EXERCISE DETAILS
Exactly the lines from the one holding "IC3: LD1117 -> L78L05" through the last line of the listing below must appear in the answer, and no pictures.

SOURCE DATA
+ + + + +

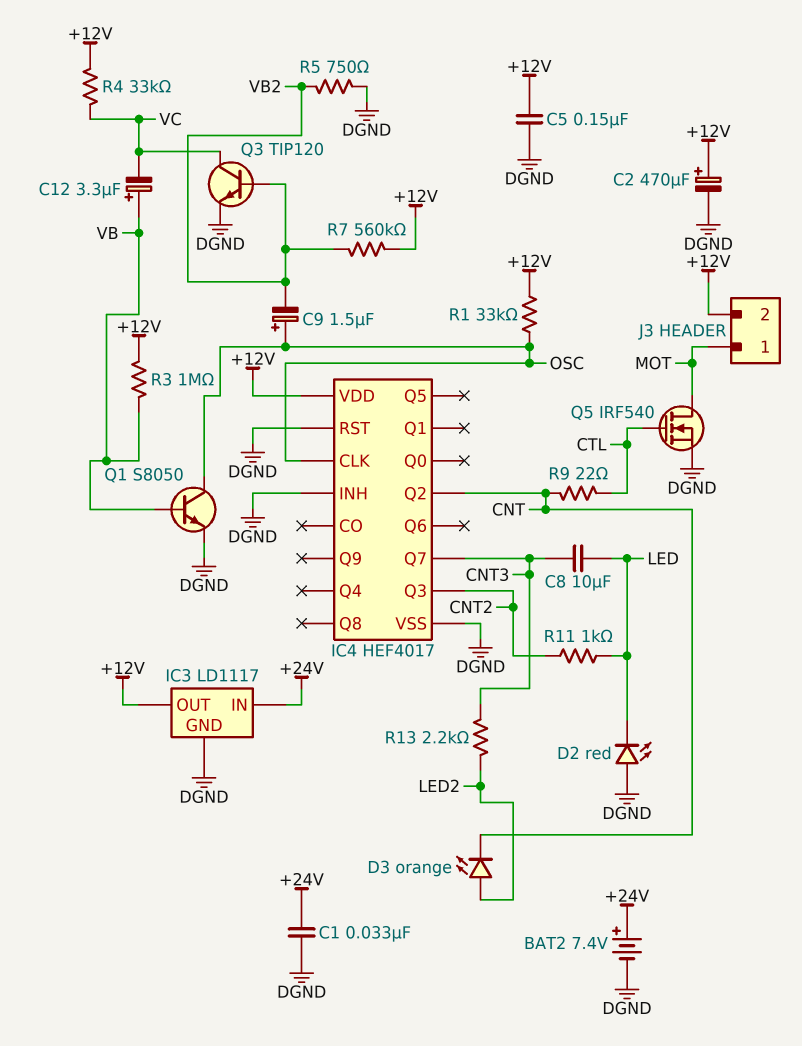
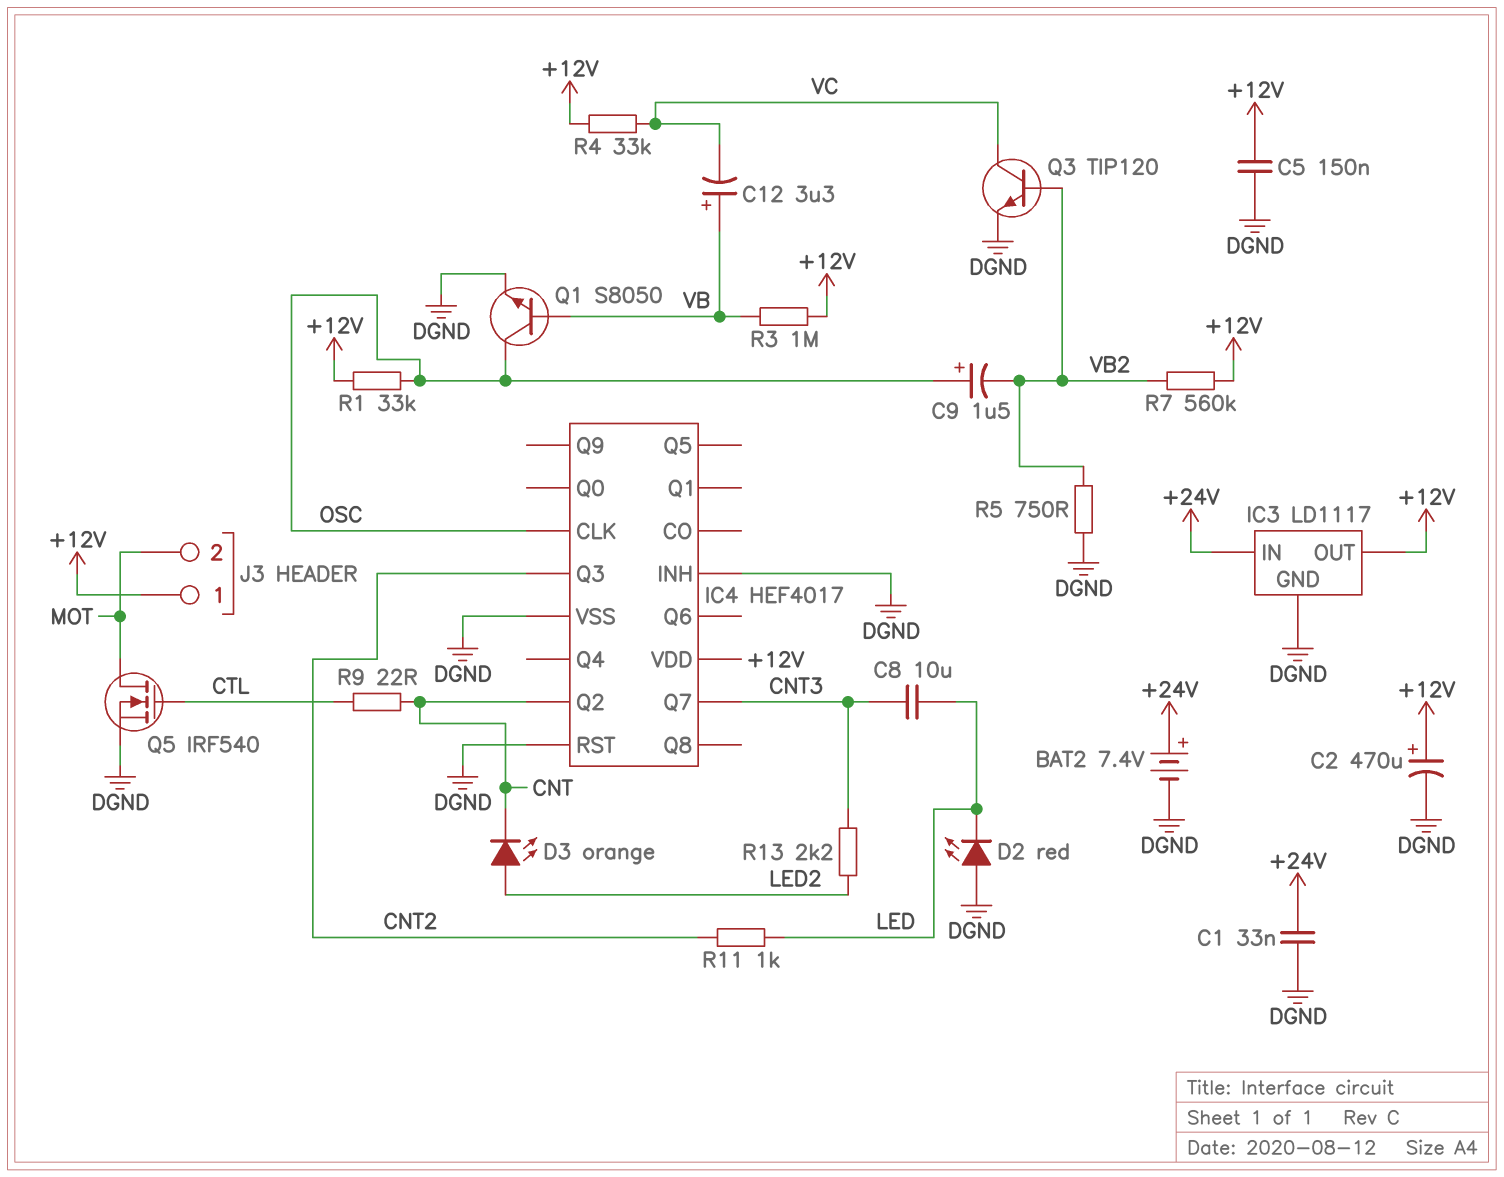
J3 pin 1: MOT -> +12V
J3 pin 2: +12V -> MOT

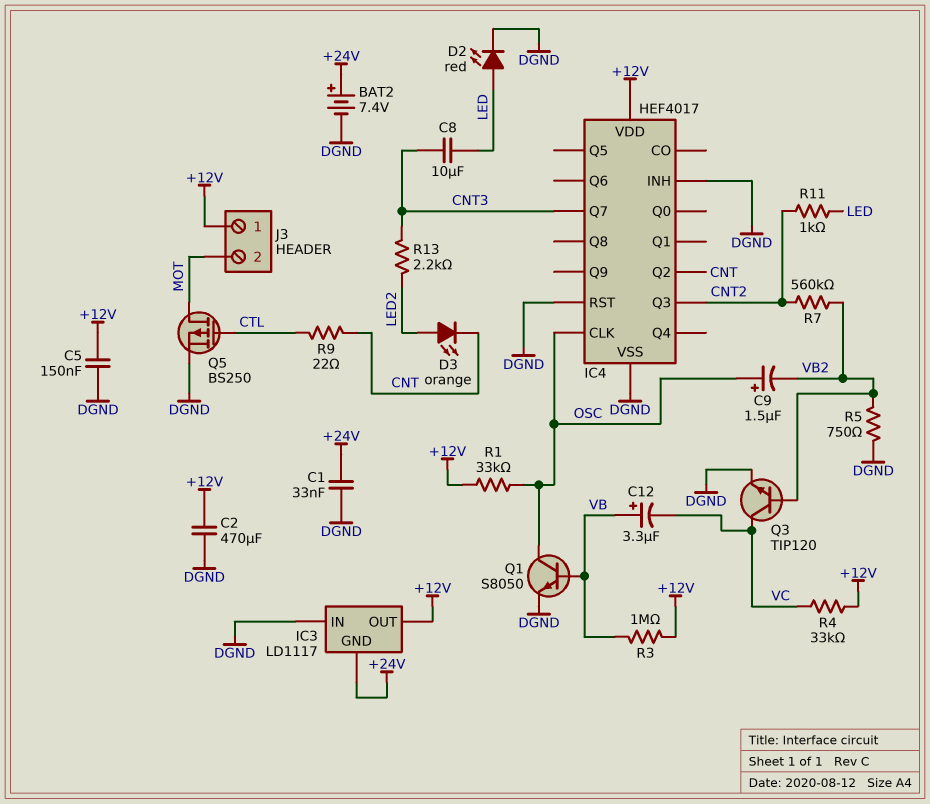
C2: 470uF (plus +12V, minus DGND) -> 470uF (+12V, DGND)
D2: LED red (A DGND, K LED) -> LED red (A LED, K DGND)
IC3 pin GND: DGND -> +24V
IC3 pin IN: +24V -> DGND
Q5: NMOS IRF540 (G CTL, D MOT, S DGND) -> PMOS BS250 (G CTL, D MOT, S DGND)
R7: 560k (+12V, VB2) -> 560k (CNT2, VB2)

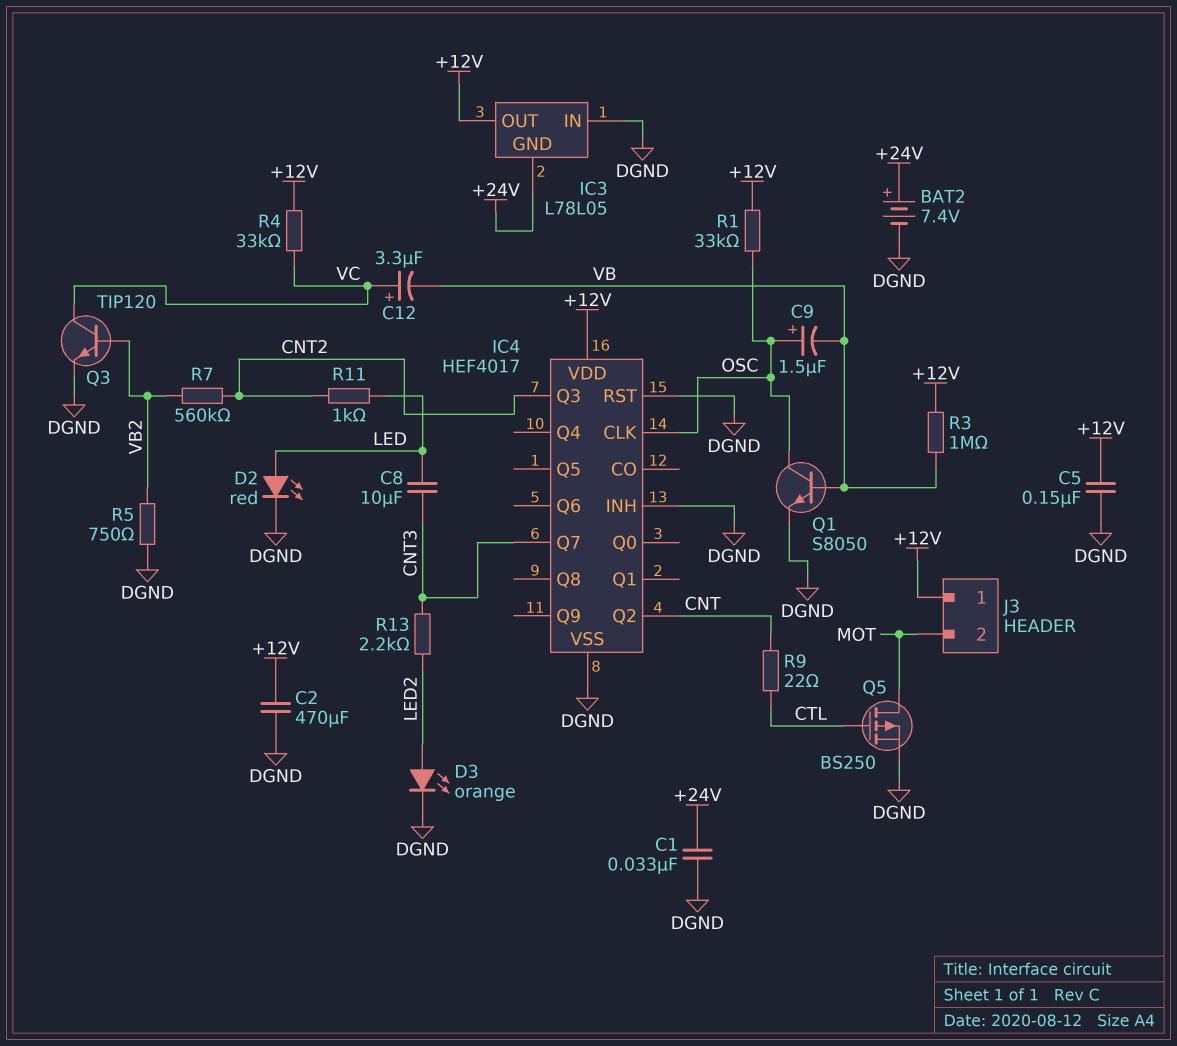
C9: 1.5uF (plus OSC, minus VB2) -> 1.5uF (plus OSC, minus VB)
C12: 3.3uF (plus VB, minus VC) -> 3.3uF (plus VC, minus VB)
D3: LED orange (A LED2, K CNT) -> LED orange (A LED2, K DGND)
IC3: LD1117 -> L78L05

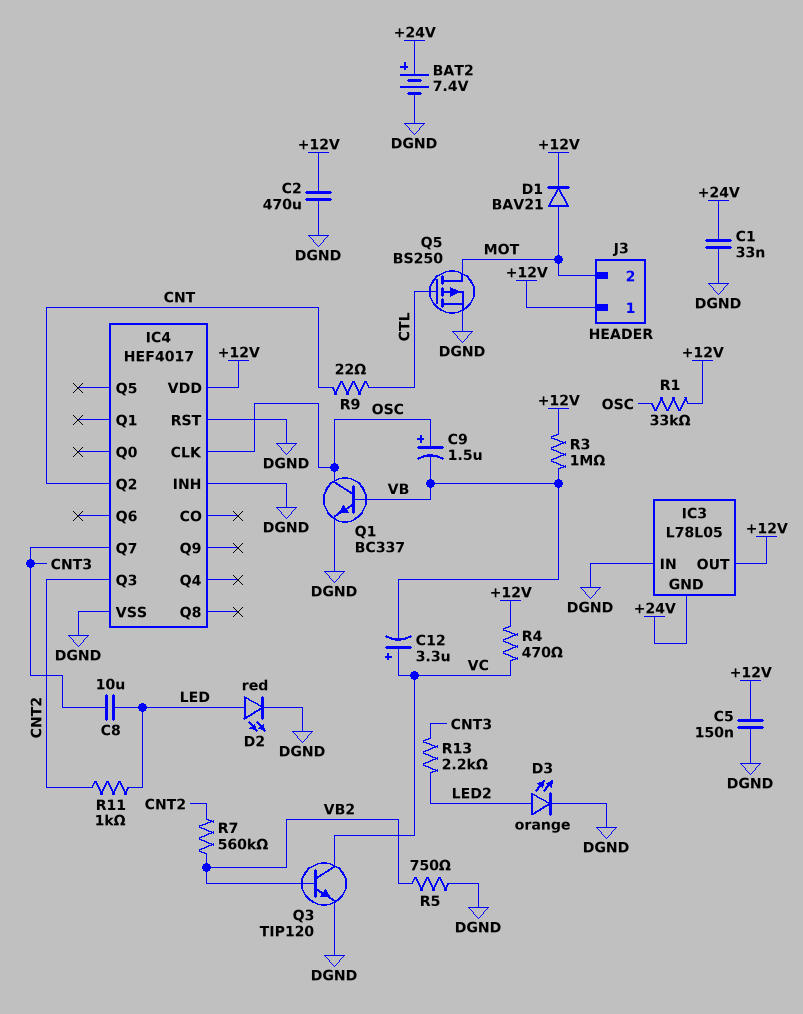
D1: none -> diode BAV21 (A MOT, K +12V)
Q1: NPN S8050 (B VB, C OSC, E DGND) -> NPN BC337 (B VB, C OSC, E DGND)
R4: 33k (+12V, VC) -> 470 (+12V, VC)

+ + + + +

RESPONSE AREA
IC3: LD1117 -> L78L05

D1: none -> diode BAV21 (A MOT, K +12V)
Q1: NPN S8050 (B VB, C OSC, E DGND) -> NPN BC337 (B VB, C OSC, E DGND)
R4: 33k (+12V, VC) -> 470 (+12V, VC)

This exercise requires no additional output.